* Task to complete
Which lines of the entries below contain the string "book"? Copy each one.

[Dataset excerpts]
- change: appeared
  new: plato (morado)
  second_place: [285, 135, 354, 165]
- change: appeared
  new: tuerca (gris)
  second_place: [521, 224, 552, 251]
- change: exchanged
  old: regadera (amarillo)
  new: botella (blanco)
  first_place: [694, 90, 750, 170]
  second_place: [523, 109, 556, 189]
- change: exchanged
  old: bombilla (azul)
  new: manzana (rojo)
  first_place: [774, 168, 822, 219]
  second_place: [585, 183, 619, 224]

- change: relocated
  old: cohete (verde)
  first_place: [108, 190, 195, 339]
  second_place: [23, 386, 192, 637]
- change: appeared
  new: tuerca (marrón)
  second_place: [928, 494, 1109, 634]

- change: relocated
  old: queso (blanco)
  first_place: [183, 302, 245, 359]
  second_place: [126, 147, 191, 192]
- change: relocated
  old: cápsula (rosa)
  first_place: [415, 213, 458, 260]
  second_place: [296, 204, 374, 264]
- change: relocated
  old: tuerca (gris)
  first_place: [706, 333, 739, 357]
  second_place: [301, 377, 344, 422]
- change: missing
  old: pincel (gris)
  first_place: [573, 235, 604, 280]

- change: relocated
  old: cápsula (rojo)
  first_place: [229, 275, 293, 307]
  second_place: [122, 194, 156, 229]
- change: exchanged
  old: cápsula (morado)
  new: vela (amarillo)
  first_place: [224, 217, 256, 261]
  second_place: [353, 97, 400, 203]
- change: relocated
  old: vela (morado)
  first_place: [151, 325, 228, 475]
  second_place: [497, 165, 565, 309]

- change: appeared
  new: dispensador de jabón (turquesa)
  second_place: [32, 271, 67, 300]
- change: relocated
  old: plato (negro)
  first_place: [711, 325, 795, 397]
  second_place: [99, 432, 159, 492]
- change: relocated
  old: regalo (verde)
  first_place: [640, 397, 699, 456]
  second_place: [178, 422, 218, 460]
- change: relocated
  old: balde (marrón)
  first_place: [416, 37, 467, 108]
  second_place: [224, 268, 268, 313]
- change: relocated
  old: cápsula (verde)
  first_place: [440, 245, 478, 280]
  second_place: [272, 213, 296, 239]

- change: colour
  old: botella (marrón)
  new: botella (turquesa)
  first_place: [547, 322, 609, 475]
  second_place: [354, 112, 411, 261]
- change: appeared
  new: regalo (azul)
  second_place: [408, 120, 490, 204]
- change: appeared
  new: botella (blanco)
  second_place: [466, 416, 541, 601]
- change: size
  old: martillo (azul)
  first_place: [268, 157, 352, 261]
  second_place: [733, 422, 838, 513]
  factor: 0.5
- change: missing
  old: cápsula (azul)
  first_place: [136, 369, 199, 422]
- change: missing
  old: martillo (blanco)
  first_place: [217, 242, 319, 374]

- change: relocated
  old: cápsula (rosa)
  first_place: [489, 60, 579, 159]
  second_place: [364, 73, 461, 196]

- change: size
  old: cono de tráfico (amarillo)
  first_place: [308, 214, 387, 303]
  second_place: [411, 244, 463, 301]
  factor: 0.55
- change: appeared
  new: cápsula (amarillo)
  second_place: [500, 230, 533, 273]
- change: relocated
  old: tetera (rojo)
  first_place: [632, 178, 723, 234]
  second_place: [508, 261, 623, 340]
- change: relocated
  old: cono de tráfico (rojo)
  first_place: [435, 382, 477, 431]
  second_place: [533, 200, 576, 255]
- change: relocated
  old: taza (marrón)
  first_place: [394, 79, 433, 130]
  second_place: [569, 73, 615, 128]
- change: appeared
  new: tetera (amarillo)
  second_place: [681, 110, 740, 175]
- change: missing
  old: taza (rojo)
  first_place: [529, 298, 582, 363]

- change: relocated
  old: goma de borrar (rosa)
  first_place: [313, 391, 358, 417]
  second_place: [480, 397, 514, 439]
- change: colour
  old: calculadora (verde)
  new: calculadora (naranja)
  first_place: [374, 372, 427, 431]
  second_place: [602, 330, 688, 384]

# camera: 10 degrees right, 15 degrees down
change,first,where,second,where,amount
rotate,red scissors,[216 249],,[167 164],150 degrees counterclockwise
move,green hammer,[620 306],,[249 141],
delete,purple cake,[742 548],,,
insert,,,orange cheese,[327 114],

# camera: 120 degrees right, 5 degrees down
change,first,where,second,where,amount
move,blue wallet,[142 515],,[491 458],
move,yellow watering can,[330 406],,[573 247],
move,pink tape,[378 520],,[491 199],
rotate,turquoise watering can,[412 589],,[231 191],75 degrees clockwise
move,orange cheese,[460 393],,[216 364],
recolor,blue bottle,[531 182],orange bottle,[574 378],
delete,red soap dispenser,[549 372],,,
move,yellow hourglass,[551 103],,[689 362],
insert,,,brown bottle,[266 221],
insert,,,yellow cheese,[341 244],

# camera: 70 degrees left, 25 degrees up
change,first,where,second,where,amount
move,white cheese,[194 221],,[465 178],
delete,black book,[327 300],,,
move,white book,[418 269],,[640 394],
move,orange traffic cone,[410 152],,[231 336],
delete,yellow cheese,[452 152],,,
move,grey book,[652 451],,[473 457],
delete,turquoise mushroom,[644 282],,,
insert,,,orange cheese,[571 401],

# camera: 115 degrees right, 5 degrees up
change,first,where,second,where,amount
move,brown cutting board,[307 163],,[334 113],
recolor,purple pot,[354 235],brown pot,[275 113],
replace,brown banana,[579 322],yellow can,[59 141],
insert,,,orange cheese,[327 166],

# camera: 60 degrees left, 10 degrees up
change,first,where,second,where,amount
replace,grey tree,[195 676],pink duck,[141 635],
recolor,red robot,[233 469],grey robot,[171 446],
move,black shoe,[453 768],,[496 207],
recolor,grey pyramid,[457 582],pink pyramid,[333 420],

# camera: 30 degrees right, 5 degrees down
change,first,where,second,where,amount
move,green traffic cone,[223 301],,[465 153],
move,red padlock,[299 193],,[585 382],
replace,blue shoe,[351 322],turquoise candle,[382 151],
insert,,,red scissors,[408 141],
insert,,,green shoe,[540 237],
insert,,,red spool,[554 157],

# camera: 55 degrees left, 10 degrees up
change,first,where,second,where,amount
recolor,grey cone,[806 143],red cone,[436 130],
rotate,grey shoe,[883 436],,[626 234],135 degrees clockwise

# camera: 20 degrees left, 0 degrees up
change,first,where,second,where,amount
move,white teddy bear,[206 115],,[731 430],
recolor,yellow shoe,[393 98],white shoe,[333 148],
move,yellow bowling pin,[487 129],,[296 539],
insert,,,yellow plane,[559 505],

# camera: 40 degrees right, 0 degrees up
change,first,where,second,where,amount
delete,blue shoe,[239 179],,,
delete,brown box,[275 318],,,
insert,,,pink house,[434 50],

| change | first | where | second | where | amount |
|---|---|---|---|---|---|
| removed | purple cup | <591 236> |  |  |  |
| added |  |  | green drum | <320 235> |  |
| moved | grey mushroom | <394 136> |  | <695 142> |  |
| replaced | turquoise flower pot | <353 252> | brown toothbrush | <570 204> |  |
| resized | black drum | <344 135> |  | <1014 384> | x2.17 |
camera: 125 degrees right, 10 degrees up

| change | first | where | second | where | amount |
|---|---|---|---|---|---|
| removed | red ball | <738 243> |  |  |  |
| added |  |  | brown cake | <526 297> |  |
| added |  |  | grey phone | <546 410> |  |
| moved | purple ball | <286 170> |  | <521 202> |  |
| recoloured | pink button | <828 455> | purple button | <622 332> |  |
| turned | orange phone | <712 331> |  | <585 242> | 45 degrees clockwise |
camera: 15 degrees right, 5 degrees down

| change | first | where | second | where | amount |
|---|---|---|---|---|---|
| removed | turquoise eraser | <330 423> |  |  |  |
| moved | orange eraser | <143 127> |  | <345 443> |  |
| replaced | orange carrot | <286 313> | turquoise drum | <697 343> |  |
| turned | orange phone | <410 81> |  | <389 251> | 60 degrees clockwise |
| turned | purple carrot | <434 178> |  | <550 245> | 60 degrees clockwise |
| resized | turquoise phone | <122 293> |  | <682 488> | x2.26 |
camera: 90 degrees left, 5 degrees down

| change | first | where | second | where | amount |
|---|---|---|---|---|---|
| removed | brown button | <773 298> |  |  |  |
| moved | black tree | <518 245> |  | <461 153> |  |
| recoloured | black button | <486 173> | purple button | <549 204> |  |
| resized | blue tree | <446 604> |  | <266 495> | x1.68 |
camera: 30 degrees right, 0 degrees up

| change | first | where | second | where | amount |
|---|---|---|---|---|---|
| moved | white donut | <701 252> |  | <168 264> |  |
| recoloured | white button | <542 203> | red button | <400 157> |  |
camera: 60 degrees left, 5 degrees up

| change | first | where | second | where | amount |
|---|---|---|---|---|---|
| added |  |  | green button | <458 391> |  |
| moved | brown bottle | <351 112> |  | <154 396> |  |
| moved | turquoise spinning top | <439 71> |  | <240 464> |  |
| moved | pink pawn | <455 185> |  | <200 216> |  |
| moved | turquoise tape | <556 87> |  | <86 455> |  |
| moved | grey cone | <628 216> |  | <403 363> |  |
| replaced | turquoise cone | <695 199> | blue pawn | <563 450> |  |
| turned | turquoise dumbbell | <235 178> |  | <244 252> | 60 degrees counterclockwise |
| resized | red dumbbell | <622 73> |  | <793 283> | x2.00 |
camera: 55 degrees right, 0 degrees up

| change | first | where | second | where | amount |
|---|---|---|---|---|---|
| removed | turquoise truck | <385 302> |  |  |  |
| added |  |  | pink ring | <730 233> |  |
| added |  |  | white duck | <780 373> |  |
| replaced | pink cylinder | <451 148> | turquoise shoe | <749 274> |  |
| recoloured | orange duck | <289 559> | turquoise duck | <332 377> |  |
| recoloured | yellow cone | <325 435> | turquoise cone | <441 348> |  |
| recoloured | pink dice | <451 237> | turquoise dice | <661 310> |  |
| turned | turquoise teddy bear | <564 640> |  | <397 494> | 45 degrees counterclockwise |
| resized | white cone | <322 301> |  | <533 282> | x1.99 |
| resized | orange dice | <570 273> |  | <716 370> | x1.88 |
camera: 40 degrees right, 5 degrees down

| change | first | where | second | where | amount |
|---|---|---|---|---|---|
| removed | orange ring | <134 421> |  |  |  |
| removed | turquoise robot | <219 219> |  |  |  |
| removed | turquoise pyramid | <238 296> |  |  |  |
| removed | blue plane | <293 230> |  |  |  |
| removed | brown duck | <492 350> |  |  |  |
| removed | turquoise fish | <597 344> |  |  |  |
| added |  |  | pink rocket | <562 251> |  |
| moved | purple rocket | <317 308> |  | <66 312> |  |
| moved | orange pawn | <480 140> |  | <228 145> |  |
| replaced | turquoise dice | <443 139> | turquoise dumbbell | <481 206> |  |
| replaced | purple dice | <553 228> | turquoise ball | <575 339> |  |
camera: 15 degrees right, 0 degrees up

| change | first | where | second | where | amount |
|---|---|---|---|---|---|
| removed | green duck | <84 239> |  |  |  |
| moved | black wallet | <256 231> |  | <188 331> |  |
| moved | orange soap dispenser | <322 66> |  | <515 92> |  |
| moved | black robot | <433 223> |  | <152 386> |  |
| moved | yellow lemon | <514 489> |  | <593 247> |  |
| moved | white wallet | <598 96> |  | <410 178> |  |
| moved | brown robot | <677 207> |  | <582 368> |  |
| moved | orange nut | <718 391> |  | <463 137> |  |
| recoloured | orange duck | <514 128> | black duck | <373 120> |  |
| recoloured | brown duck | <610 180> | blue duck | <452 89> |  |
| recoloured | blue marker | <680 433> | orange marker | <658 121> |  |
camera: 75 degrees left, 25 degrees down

* Answer to this task
delete,black book,[327 300],,,
move,white book,[418 269],,[640 394],
move,grey book,[652 451],,[473 457],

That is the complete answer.